[Object correspondence data]
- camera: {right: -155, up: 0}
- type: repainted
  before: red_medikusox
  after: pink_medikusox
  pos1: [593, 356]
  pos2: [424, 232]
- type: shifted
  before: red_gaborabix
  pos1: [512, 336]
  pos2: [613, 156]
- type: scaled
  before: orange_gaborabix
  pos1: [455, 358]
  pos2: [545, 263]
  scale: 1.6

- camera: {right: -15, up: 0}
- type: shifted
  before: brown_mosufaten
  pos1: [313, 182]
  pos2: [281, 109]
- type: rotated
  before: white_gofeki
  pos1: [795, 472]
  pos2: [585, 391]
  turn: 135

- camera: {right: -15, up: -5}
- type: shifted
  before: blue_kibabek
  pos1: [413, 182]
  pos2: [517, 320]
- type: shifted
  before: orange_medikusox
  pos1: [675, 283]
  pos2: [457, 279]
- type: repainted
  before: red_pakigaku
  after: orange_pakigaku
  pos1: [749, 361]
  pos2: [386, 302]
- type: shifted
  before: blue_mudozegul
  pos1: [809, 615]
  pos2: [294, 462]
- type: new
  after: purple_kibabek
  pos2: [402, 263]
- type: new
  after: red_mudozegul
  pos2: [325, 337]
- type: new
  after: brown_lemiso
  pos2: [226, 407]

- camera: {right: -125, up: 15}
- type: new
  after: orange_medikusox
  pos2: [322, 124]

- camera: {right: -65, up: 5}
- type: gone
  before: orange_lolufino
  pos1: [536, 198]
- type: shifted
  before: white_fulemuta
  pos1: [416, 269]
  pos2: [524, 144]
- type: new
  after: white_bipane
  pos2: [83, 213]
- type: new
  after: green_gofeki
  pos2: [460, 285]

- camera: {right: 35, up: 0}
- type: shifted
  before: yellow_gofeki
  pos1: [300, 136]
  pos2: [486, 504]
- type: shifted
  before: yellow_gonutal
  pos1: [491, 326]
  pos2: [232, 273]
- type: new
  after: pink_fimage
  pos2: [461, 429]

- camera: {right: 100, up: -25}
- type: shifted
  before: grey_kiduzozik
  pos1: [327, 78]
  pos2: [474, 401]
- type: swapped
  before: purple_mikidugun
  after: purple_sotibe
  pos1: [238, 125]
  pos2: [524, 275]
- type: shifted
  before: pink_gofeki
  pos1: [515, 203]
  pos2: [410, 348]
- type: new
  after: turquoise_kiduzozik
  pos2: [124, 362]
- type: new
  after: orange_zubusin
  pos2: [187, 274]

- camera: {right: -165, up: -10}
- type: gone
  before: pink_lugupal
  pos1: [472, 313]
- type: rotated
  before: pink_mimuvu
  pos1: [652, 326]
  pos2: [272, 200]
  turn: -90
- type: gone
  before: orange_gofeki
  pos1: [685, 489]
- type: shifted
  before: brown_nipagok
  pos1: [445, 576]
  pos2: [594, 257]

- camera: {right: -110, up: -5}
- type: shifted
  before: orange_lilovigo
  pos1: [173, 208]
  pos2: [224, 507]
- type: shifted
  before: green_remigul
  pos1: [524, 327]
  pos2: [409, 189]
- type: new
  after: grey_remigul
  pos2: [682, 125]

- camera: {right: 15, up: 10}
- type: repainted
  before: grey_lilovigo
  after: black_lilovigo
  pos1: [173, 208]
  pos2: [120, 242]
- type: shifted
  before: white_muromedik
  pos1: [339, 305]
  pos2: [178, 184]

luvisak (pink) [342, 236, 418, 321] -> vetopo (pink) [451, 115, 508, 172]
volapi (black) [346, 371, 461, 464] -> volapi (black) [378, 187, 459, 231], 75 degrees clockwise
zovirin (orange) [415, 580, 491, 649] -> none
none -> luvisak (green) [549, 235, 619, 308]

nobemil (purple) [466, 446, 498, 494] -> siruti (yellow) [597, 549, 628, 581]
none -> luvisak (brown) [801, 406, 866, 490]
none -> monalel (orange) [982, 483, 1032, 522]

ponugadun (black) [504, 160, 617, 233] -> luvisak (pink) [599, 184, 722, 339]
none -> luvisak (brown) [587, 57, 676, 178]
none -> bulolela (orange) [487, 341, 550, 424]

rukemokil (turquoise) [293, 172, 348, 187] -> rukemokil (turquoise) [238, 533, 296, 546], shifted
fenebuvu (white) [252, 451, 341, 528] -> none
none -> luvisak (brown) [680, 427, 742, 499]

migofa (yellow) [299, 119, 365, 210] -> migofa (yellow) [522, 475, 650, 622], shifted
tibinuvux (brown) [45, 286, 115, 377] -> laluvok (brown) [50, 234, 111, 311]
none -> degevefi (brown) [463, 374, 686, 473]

» **WHAT IS EXPECTED**: Please retype the top of the data exactly, down to and including the line that holds "pos2: [545, 263]", and nothing further.

» **ANSWER SPACE**:
- camera: {right: -155, up: 0}
- type: repainted
  before: red_medikusox
  after: pink_medikusox
  pos1: [593, 356]
  pos2: [424, 232]
- type: shifted
  before: red_gaborabix
  pos1: [512, 336]
  pos2: [613, 156]
- type: scaled
  before: orange_gaborabix
  pos1: [455, 358]
  pos2: [545, 263]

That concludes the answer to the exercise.